[Collection entries]

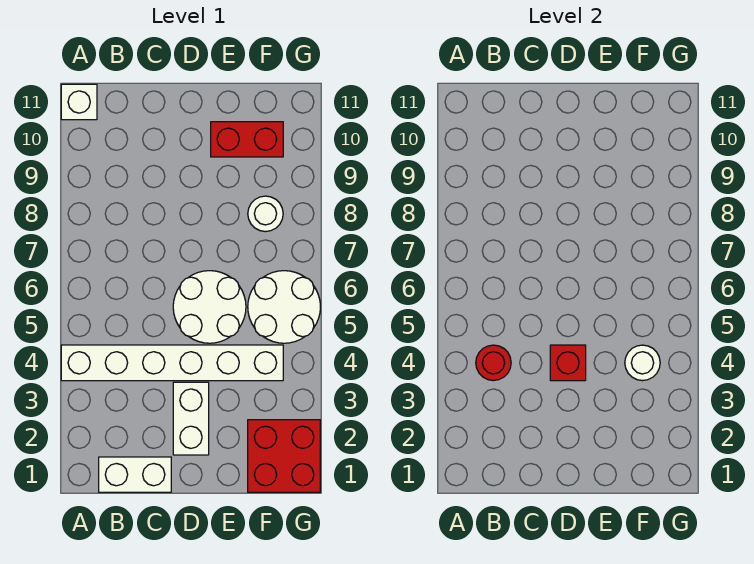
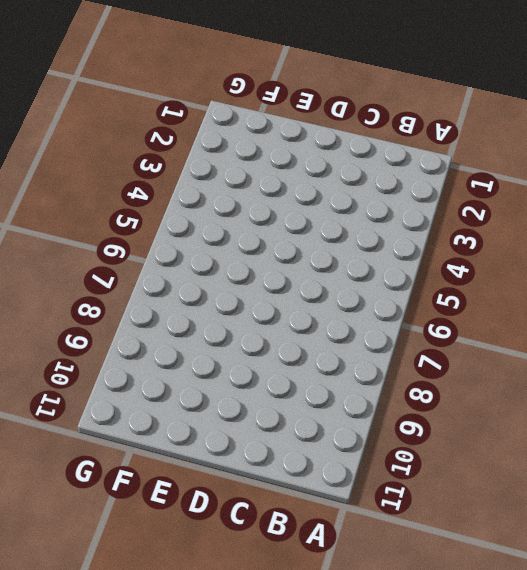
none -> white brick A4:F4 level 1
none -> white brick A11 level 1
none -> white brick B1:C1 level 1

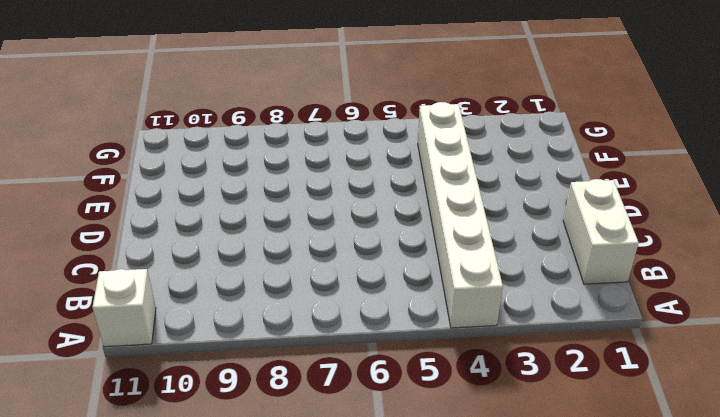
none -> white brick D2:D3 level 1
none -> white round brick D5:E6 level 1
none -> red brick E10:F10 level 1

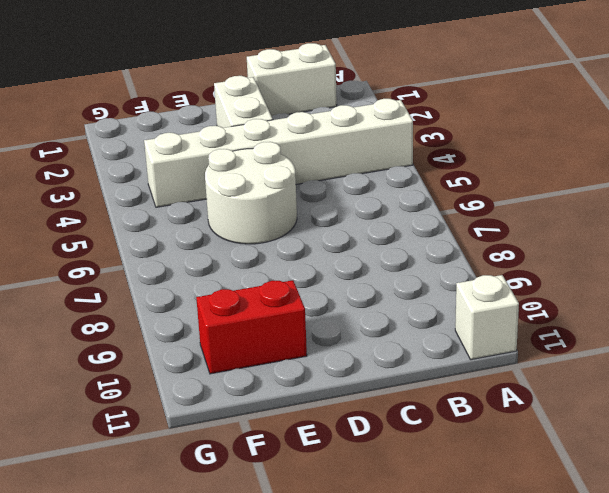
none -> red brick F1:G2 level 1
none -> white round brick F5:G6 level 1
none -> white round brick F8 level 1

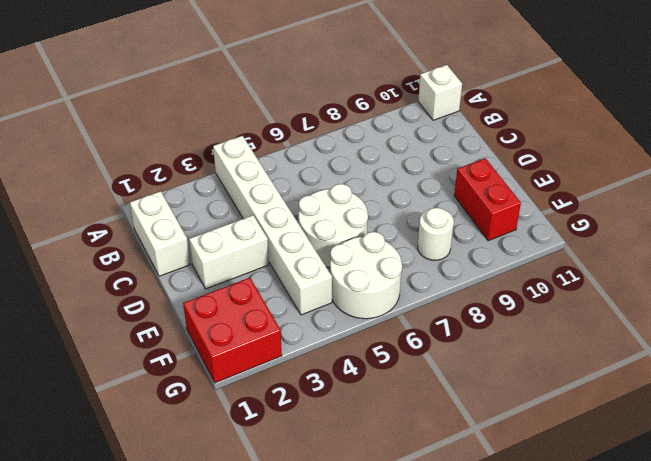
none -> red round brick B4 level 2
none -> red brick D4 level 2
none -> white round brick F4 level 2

▶ [REQUIRED ACTION]: Please reproduce the data above word for word, skipping all images.

▶ [EXERCISE RESPONSE]:
none -> white brick A4:F4 level 1
none -> white brick A11 level 1
none -> white brick B1:C1 level 1

none -> white brick D2:D3 level 1
none -> white round brick D5:E6 level 1
none -> red brick E10:F10 level 1

none -> red brick F1:G2 level 1
none -> white round brick F5:G6 level 1
none -> white round brick F8 level 1

none -> red round brick B4 level 2
none -> red brick D4 level 2
none -> white round brick F4 level 2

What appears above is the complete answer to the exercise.